**Задание**
Как будут выглядеть строки данных ниже, от самого начала до строки с "noon (169, 658)" включительно, если перенести их в JSON-список строк, по одной строке на элемент и без пустых строк?

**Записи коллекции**
++++++++
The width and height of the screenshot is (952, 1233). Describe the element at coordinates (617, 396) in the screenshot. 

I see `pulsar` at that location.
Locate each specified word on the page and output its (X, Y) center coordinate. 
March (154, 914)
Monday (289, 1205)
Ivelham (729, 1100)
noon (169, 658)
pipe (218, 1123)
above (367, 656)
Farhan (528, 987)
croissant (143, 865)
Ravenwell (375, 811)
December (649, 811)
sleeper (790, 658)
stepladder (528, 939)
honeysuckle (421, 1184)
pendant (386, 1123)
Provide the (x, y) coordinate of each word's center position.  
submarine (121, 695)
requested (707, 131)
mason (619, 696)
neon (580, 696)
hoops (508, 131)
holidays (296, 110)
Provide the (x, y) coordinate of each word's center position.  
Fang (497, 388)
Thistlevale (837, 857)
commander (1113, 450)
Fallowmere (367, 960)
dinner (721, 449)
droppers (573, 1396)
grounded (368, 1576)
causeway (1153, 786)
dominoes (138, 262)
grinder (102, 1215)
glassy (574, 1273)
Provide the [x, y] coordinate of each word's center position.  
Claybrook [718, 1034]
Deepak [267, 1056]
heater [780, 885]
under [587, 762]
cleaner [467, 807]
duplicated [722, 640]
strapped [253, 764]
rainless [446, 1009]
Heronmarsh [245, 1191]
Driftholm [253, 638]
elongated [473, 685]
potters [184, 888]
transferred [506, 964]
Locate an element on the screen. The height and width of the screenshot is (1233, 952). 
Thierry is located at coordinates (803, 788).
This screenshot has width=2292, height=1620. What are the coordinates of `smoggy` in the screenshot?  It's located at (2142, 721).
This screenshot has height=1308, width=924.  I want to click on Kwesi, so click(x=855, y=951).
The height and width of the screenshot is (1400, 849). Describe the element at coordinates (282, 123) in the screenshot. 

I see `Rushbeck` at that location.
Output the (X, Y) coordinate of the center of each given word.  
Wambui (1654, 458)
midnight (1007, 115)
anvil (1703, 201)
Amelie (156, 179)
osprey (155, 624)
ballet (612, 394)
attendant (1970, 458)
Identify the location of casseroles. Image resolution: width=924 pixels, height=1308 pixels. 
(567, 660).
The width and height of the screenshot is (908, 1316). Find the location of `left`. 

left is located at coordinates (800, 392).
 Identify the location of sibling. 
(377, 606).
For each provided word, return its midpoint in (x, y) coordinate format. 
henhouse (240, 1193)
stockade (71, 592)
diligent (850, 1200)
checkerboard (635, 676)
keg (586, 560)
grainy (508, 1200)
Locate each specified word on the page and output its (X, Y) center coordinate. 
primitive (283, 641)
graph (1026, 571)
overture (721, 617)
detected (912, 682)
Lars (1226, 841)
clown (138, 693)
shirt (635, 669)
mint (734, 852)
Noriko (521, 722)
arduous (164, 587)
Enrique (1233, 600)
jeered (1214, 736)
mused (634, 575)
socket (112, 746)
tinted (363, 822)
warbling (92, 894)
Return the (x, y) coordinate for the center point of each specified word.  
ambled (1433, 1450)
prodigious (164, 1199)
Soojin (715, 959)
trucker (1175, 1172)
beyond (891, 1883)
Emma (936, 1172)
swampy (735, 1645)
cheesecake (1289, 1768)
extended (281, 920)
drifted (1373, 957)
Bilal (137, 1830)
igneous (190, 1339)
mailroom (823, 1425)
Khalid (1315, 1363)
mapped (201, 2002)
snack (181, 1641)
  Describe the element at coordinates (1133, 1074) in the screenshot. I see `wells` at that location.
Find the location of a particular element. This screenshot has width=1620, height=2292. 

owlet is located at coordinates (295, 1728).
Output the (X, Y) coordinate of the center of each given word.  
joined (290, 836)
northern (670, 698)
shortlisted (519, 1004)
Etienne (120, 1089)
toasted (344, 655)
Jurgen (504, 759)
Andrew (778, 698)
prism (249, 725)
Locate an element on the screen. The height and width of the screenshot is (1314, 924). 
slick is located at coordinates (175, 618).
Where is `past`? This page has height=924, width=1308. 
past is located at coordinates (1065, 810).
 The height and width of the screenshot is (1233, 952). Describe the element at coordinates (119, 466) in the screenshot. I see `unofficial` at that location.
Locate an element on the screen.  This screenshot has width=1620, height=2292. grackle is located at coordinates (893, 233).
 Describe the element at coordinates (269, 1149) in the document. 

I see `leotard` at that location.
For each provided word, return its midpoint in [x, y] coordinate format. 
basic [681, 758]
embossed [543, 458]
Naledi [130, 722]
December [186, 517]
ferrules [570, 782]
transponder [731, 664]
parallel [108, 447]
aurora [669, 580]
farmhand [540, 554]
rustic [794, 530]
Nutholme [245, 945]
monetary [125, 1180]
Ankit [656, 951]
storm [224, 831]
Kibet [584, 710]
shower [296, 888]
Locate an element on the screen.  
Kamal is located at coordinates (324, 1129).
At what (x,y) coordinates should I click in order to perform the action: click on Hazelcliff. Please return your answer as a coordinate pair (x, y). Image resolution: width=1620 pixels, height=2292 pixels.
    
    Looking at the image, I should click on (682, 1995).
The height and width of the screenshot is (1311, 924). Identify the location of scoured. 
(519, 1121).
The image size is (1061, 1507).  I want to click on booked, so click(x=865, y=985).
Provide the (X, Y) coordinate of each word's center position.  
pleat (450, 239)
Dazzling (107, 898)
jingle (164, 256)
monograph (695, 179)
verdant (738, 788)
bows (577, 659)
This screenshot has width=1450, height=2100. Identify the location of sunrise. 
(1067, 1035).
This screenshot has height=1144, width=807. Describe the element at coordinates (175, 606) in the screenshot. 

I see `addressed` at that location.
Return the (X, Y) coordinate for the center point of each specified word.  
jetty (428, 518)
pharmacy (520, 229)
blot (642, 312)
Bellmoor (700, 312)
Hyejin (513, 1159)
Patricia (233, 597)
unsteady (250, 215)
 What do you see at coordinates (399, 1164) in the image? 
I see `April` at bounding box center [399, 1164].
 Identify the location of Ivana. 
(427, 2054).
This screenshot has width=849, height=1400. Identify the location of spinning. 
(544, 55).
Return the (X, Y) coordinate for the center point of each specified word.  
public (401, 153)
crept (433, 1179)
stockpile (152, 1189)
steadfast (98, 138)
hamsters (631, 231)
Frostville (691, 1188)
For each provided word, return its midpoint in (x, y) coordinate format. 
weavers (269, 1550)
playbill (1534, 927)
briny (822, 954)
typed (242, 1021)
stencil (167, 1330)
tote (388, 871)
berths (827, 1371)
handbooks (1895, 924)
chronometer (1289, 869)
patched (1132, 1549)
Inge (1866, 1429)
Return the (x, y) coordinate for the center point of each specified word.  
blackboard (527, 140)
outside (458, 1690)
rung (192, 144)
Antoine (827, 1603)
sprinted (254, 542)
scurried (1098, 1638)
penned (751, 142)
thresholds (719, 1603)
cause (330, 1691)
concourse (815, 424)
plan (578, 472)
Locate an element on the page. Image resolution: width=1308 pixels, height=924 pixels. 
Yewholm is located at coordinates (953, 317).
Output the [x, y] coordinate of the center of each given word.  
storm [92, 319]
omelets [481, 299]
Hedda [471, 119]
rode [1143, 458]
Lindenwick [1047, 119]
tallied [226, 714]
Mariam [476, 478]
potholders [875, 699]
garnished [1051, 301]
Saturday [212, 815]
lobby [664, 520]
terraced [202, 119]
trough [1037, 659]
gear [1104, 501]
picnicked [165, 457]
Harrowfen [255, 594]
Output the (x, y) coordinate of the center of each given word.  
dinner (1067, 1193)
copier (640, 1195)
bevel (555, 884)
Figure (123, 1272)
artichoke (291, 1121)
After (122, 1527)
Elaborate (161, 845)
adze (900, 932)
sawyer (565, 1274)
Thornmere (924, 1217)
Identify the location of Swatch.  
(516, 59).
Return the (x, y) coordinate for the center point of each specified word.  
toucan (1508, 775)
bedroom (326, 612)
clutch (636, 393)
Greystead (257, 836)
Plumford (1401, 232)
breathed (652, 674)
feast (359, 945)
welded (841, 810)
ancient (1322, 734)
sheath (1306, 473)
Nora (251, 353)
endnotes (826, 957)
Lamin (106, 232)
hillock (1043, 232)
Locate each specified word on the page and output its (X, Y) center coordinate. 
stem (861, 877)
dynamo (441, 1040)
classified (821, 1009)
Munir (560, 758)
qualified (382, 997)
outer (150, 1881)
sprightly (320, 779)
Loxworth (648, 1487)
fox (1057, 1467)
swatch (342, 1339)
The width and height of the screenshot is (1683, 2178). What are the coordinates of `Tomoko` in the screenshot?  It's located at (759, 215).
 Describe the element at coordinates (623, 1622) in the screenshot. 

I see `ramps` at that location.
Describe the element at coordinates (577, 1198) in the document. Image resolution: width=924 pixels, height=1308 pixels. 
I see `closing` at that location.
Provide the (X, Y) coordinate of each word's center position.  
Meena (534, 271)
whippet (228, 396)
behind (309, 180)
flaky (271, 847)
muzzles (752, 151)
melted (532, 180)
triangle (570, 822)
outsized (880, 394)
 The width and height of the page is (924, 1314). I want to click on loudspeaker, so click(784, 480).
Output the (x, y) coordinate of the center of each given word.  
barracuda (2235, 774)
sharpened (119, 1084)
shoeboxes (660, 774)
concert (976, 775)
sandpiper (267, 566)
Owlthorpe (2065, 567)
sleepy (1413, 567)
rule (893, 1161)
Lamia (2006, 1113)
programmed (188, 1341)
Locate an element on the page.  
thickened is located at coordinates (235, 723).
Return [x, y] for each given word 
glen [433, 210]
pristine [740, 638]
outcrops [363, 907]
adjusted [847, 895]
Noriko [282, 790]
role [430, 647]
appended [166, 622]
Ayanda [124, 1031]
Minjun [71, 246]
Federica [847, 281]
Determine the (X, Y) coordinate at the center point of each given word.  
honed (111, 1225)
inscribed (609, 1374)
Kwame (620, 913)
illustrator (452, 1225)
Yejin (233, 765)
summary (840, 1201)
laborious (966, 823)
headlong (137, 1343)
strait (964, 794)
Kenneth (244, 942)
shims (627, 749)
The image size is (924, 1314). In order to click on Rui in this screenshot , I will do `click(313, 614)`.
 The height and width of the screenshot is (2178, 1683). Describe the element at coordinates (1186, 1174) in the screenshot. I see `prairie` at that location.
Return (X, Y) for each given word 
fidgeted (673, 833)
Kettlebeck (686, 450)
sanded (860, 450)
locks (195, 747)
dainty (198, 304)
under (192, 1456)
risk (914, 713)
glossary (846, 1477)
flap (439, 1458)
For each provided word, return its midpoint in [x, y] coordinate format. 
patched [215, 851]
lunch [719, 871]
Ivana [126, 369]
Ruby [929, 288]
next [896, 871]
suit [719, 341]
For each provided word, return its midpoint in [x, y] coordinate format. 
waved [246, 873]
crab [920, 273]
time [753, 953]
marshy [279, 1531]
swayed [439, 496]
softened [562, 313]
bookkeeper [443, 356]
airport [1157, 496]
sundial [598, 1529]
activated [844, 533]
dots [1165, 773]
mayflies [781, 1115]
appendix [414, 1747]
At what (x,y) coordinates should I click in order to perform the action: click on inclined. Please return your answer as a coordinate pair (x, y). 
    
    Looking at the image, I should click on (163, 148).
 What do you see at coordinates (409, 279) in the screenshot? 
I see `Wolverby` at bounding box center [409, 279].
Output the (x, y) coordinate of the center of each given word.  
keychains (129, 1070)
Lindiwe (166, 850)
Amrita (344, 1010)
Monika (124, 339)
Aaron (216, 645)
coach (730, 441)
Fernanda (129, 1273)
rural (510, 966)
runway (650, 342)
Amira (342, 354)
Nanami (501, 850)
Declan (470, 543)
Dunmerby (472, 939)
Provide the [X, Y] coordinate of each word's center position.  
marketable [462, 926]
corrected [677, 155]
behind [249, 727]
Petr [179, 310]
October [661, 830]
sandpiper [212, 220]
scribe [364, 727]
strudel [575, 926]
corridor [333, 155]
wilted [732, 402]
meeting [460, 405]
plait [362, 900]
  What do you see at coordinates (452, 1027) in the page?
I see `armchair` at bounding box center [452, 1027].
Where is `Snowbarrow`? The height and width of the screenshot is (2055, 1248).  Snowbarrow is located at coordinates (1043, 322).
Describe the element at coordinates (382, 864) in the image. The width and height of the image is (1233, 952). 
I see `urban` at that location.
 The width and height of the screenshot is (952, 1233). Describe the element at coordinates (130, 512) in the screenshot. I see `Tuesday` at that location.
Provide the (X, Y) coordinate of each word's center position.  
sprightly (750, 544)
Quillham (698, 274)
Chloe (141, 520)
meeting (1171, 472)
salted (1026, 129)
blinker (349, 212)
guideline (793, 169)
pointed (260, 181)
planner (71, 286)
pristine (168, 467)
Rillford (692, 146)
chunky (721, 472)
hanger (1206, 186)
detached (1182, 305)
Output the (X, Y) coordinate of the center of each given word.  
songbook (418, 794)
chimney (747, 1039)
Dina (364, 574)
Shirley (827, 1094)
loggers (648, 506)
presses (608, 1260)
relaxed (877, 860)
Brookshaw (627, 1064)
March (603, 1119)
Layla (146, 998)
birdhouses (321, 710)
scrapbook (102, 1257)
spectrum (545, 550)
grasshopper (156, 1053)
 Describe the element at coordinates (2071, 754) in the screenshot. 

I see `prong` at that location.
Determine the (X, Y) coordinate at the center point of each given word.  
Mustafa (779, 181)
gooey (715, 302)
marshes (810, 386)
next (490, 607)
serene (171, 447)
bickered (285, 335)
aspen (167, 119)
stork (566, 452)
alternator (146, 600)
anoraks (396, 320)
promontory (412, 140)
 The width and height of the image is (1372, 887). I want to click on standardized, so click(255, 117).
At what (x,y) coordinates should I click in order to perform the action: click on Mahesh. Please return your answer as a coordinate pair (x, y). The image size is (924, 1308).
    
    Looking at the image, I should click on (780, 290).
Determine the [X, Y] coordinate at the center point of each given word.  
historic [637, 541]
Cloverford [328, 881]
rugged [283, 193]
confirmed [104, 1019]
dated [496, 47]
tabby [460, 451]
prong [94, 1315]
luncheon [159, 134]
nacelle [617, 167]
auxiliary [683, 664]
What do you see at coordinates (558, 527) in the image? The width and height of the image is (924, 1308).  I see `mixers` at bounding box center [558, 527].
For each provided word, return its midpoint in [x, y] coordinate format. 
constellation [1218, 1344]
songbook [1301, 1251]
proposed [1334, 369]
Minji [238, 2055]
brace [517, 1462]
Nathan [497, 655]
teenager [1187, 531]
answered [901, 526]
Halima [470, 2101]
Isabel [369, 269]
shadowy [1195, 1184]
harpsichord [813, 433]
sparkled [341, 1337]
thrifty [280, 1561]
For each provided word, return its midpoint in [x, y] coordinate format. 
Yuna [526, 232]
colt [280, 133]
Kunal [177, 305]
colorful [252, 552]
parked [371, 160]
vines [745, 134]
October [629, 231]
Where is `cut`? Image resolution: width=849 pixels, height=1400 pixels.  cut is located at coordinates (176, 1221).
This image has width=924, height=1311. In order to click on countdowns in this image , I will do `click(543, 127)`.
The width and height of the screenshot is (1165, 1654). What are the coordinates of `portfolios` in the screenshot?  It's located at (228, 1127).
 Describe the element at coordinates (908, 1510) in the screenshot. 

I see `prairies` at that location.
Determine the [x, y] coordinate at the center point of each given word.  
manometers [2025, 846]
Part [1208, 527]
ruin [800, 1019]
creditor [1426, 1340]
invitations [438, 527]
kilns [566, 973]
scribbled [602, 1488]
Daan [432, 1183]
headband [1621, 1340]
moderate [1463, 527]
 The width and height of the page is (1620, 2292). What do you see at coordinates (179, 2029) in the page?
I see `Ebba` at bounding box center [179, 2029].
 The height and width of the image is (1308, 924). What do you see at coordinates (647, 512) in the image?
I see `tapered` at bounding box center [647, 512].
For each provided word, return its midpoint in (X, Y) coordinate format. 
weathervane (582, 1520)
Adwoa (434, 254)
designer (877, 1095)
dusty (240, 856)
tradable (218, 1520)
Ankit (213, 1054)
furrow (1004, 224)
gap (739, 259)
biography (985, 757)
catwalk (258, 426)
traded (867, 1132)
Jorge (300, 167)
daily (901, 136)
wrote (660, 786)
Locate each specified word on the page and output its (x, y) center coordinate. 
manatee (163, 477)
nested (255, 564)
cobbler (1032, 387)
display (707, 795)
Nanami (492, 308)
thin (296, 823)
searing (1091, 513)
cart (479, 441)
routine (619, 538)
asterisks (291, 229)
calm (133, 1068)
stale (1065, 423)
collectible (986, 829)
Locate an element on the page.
++++++++
**Результат задания**
[
  "The width and height of the screenshot is (952, 1233). Describe the element at coordinates (617, 396) in the screenshot. ",
  "I see `pulsar` at that location.",
  "Locate each specified word on the page and output its (X, Y) center coordinate. ",
  "March (154, 914)",
  "Monday (289, 1205)",
  "Ivelham (729, 1100)",
  "noon (169, 658)"
]